Image sets with object changes:
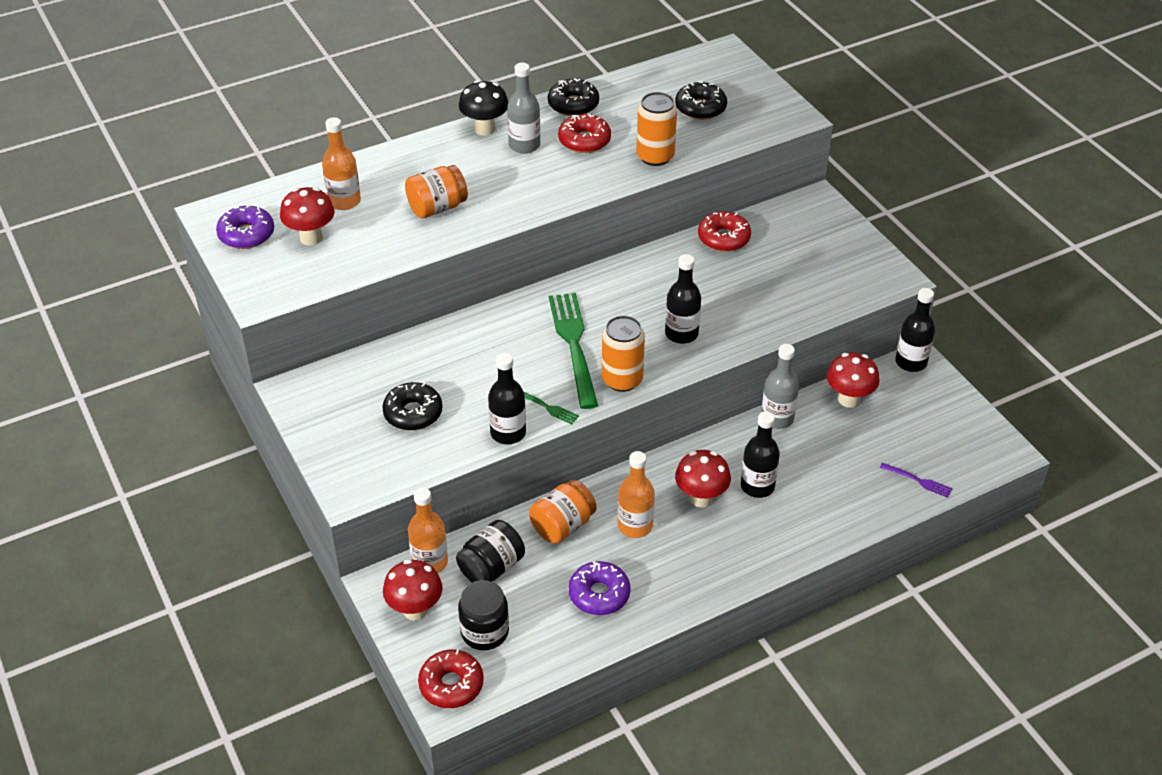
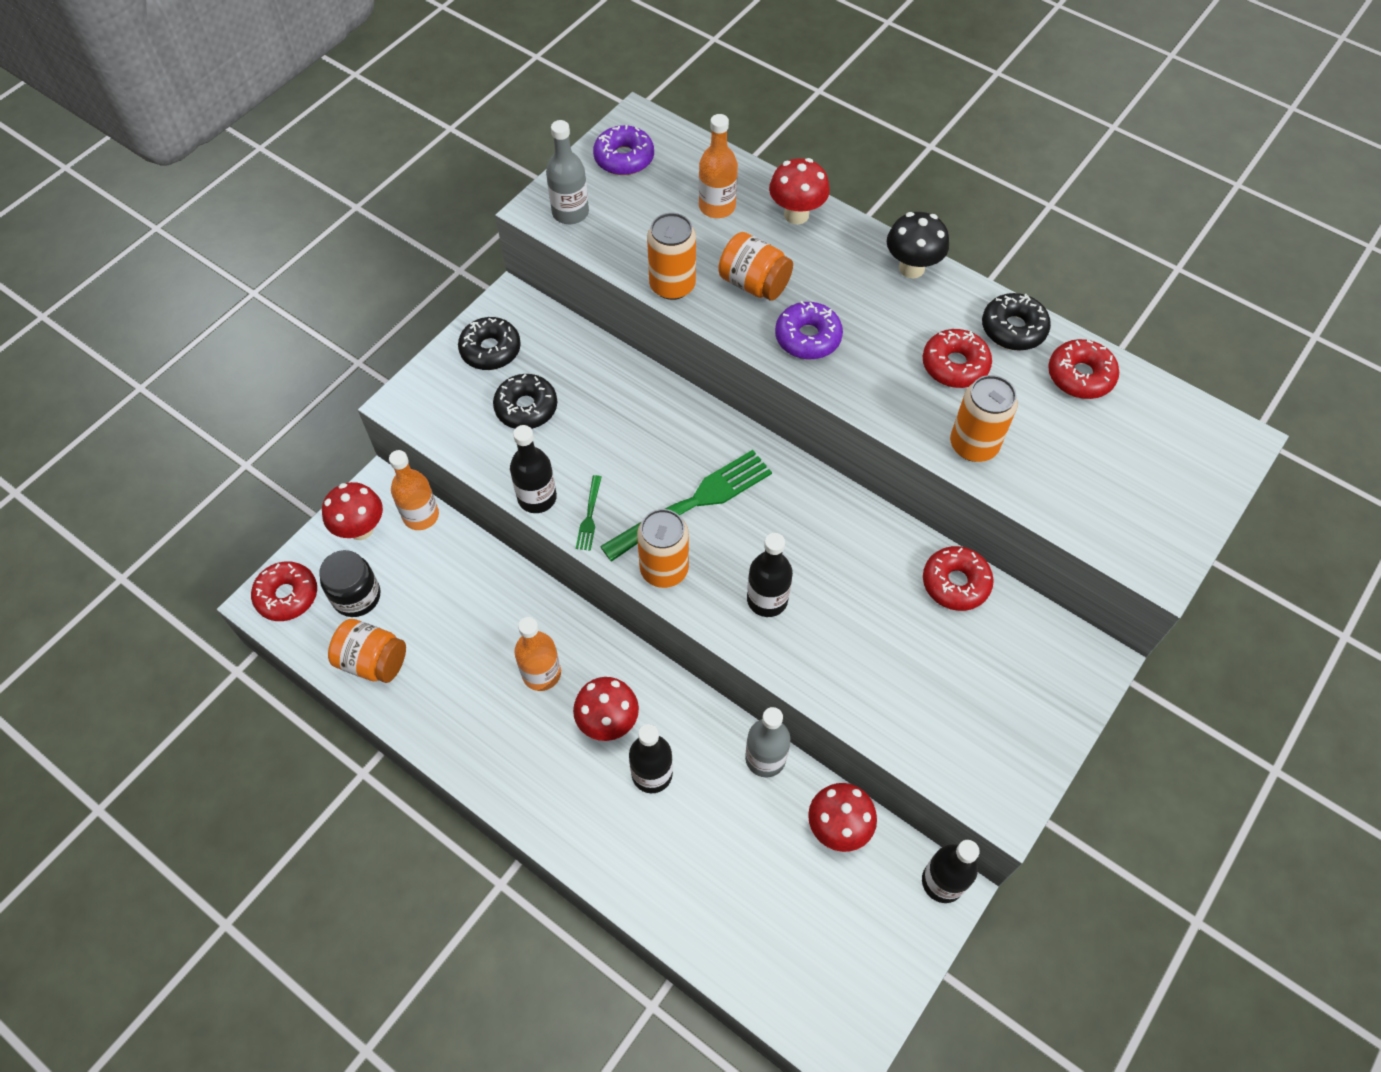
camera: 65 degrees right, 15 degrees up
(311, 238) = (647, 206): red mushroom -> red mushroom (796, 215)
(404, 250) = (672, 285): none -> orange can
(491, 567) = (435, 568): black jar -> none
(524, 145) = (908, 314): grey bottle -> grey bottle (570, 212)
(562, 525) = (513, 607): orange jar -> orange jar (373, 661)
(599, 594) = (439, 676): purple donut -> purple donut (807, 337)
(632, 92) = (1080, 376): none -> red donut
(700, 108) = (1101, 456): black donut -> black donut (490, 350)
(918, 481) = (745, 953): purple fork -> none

---

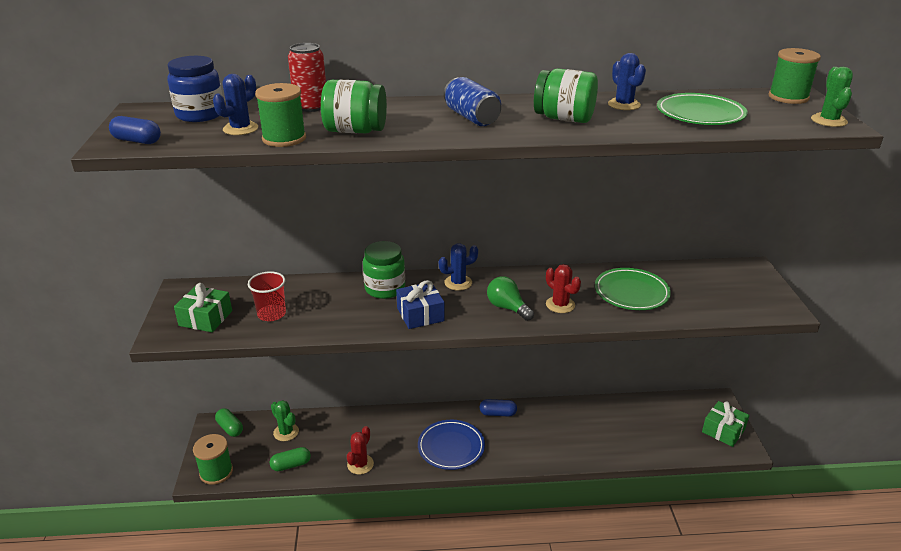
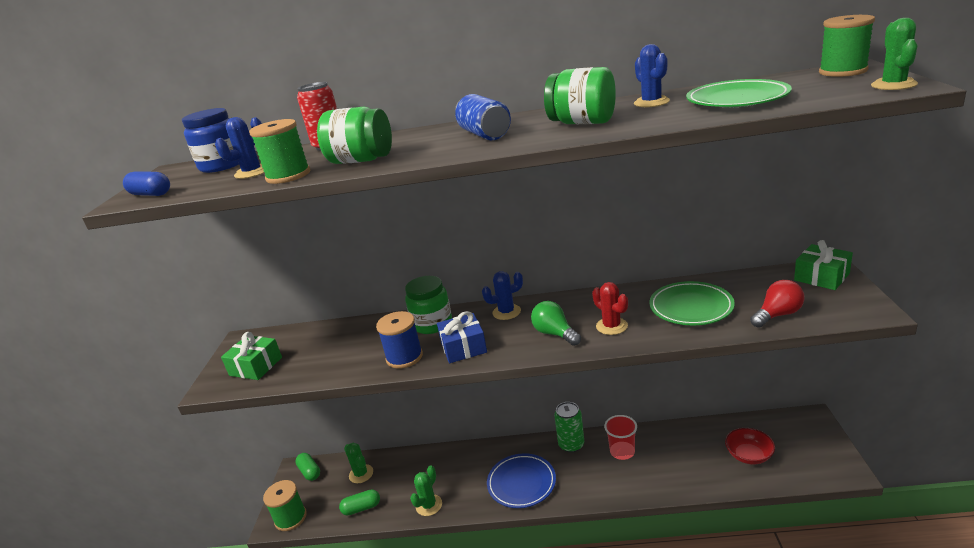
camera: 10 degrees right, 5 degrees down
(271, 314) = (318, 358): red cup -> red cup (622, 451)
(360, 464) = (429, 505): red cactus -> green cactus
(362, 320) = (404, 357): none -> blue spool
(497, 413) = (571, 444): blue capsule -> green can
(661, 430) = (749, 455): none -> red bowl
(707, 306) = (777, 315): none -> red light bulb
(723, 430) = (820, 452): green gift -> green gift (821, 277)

◆ Required work: Would you print, exactly as written, every line above from the one holding "(707, 306) = (777, 315): none" through the one holding "(723, 430) = (820, 452): green", with both included and no other lines?

◆ Expected output:
(707, 306) = (777, 315): none -> red light bulb
(723, 430) = (820, 452): green gift -> green gift (821, 277)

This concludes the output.